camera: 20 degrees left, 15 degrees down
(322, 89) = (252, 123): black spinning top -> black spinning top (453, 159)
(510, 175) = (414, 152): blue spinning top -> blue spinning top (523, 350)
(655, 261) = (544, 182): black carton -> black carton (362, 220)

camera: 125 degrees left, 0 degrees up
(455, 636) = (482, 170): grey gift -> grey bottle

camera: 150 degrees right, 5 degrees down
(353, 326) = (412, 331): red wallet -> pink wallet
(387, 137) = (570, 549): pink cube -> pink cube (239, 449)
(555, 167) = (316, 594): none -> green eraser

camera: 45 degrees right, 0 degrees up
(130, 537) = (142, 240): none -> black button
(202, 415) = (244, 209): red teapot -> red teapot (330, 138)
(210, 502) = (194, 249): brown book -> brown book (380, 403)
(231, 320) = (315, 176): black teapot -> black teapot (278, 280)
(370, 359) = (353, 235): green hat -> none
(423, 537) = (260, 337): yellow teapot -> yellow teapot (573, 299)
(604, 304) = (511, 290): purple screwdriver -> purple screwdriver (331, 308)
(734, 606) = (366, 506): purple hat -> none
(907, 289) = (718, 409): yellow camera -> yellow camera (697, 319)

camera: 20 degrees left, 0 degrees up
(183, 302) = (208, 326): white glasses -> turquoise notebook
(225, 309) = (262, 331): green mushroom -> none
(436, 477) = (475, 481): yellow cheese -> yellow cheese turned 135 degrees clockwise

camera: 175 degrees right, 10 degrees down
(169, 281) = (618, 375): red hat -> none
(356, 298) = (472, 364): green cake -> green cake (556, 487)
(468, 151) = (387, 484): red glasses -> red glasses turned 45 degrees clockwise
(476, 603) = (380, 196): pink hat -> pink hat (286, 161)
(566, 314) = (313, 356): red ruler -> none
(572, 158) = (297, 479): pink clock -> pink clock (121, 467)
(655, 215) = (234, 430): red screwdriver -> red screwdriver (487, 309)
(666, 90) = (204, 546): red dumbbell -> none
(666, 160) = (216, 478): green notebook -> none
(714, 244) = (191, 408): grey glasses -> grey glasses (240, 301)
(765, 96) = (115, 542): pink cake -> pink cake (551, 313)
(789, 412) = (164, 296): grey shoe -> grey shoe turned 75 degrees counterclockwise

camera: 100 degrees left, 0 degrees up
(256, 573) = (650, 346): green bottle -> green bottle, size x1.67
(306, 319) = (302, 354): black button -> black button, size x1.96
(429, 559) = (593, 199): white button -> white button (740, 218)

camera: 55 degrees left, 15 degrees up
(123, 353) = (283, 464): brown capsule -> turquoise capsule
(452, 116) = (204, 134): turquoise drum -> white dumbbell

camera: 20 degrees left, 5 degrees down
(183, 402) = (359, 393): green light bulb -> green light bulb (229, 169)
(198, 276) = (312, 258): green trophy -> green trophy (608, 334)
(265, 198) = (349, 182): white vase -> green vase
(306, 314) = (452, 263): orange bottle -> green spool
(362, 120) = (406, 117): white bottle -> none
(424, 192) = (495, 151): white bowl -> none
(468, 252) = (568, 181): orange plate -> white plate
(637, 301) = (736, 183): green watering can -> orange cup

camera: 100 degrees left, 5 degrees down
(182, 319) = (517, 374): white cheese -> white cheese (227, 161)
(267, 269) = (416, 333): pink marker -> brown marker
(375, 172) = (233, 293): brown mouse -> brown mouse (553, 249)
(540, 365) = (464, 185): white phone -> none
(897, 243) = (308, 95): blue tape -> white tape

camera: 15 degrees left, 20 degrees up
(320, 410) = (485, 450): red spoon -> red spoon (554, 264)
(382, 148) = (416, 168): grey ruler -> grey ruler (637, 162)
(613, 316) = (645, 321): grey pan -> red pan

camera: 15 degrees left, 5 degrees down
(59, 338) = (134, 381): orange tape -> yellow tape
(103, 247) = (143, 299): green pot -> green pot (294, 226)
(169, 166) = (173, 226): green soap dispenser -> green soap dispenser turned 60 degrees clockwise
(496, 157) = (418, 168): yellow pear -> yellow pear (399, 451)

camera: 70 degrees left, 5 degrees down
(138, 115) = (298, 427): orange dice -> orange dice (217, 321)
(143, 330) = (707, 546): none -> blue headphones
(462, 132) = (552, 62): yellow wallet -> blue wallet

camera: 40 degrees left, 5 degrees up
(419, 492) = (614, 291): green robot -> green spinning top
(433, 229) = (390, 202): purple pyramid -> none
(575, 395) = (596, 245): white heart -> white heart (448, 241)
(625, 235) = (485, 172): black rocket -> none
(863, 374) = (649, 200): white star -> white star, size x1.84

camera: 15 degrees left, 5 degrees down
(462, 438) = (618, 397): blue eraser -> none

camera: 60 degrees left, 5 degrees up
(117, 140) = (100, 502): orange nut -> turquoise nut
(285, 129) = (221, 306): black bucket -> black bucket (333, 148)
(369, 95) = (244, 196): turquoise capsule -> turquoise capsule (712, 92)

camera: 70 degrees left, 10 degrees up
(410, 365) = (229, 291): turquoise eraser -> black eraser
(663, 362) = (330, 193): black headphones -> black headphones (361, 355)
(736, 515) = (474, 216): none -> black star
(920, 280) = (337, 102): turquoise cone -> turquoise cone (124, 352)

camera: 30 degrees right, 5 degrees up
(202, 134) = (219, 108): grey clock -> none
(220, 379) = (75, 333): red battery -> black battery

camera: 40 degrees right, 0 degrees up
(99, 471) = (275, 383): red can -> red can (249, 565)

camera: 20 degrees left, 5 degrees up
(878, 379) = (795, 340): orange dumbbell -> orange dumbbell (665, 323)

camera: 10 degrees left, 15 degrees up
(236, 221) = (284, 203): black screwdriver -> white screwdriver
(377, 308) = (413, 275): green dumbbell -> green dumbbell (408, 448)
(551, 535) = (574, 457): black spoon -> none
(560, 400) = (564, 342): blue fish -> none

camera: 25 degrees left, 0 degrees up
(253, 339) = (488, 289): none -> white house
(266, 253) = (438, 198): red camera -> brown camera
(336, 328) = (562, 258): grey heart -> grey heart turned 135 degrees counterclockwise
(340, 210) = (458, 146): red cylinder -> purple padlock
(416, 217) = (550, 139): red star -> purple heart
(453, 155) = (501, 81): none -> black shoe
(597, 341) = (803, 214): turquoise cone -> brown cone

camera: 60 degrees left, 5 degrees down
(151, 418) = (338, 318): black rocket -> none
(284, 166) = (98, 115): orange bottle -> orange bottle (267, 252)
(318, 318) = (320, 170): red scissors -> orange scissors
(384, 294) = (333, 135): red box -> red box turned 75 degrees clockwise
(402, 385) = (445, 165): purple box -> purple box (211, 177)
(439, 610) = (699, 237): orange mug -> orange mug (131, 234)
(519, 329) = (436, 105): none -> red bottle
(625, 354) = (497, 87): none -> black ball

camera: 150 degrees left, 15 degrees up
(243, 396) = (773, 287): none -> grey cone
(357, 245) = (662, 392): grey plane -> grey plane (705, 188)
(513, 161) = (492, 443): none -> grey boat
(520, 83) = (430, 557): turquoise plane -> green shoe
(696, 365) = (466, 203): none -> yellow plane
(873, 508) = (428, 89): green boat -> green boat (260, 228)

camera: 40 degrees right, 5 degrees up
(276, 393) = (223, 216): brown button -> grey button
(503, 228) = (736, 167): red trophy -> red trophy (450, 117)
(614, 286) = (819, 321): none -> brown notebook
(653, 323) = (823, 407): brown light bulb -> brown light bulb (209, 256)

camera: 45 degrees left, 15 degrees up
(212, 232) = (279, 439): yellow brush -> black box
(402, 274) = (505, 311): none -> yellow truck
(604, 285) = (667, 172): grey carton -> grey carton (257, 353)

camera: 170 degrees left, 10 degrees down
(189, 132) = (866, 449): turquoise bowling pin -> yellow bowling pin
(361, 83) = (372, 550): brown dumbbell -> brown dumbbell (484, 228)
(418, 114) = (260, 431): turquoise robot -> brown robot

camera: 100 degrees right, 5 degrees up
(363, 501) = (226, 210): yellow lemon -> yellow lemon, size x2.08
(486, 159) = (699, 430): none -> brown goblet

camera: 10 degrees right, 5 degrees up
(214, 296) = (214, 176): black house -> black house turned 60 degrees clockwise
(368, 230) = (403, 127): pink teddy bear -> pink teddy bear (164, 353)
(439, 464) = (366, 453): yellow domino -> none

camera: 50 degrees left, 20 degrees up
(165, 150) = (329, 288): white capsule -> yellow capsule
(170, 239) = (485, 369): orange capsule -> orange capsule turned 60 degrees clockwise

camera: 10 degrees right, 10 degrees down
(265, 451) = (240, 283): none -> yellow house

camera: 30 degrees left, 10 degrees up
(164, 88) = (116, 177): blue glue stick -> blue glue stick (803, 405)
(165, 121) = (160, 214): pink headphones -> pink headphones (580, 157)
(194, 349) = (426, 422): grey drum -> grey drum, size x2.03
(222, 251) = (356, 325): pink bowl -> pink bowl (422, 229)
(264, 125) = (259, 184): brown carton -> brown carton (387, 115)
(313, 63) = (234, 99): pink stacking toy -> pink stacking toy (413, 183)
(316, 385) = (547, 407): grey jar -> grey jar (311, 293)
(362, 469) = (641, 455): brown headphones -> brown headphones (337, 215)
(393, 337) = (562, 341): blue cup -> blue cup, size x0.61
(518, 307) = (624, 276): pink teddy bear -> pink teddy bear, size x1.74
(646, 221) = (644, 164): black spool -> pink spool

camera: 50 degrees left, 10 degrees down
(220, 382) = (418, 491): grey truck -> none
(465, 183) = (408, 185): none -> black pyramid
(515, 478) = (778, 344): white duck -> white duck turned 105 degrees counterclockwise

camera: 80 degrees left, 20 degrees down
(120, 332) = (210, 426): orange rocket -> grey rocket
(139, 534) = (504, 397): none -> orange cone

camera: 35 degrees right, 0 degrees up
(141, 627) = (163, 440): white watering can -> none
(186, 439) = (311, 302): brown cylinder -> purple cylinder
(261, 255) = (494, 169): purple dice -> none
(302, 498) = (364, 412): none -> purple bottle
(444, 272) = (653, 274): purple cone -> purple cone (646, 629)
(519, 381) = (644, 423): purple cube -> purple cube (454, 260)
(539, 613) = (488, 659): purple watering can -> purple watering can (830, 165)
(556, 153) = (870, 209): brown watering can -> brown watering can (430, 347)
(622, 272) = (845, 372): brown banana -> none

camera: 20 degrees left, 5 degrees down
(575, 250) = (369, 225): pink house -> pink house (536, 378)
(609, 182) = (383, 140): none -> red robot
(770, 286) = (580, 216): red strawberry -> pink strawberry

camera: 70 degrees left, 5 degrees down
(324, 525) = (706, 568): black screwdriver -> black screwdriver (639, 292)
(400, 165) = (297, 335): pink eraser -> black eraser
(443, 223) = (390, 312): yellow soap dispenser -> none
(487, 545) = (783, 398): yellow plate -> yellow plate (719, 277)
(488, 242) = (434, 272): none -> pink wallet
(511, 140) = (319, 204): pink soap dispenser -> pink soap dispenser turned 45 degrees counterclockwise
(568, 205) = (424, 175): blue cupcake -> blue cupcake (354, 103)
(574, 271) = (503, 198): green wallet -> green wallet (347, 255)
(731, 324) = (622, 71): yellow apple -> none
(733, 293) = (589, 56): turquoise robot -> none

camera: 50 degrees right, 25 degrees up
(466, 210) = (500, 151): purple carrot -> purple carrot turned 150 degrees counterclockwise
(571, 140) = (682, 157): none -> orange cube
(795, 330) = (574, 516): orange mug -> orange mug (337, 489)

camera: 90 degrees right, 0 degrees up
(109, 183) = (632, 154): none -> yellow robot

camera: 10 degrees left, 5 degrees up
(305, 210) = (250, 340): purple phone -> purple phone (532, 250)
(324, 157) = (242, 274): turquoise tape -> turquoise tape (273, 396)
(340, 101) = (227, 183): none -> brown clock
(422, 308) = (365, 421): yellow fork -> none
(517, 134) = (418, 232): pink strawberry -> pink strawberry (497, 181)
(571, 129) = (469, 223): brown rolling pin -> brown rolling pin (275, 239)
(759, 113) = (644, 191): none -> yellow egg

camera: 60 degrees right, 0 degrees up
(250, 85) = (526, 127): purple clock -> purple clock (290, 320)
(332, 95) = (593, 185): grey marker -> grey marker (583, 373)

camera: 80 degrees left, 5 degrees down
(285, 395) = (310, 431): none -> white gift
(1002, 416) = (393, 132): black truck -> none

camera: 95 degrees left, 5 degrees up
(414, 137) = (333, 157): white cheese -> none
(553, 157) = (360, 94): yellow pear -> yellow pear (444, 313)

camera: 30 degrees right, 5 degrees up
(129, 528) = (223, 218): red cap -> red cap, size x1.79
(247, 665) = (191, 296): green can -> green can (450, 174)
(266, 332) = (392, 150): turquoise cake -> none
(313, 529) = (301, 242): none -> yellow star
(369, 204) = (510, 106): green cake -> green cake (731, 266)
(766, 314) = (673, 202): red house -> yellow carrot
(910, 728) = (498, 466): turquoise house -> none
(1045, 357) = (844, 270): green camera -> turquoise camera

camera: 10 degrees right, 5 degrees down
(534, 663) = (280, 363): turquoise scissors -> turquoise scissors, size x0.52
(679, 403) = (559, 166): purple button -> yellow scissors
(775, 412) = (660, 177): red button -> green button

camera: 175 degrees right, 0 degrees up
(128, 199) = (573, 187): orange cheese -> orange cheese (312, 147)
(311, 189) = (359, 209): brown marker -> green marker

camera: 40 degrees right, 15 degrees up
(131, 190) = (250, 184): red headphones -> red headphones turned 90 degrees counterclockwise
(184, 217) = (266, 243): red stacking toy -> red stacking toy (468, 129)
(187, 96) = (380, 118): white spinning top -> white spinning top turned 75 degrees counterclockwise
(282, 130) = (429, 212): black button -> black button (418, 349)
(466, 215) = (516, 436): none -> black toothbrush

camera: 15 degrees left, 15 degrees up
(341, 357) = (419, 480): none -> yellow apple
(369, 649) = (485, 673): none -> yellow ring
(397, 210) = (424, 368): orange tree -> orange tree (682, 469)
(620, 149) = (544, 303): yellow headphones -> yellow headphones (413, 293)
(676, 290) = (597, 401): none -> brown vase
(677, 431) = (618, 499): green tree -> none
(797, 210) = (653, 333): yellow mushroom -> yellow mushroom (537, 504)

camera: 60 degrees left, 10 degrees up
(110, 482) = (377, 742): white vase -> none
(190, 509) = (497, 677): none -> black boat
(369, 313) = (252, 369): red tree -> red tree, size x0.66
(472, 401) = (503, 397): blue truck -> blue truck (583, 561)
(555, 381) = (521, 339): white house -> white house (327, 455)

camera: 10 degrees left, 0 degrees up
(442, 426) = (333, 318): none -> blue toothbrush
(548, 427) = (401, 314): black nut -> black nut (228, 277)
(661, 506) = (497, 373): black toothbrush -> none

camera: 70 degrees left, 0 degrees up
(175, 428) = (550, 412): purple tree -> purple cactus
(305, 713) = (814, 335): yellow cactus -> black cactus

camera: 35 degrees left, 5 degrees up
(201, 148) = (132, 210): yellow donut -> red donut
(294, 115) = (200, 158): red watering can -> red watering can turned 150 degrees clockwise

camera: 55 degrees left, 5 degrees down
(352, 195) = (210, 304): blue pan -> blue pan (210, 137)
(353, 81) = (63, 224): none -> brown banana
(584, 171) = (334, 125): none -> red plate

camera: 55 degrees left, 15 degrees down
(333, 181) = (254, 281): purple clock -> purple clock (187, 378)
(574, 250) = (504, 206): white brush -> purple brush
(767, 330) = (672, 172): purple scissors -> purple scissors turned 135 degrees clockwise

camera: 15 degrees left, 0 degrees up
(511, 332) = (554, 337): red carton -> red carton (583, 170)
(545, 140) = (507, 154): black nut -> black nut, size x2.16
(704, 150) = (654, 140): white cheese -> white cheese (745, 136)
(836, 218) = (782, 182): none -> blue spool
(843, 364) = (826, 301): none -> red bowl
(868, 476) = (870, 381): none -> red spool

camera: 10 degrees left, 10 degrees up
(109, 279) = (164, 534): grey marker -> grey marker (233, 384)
—————
— YOUR TASK —
Give back, word for word, only the lines above from the line holding "camera: 10 degrees right, 5 degrees down" to the line holding "(184, 217) = (266, 243): red", both included.

— RESULT OF THE EXERCISE —
camera: 10 degrees right, 5 degrees down
(534, 663) = (280, 363): turquoise scissors -> turquoise scissors, size x0.52
(679, 403) = (559, 166): purple button -> yellow scissors
(775, 412) = (660, 177): red button -> green button

camera: 175 degrees right, 0 degrees up
(128, 199) = (573, 187): orange cheese -> orange cheese (312, 147)
(311, 189) = (359, 209): brown marker -> green marker

camera: 40 degrees right, 15 degrees up
(131, 190) = (250, 184): red headphones -> red headphones turned 90 degrees counterclockwise
(184, 217) = (266, 243): red stacking toy -> red stacking toy (468, 129)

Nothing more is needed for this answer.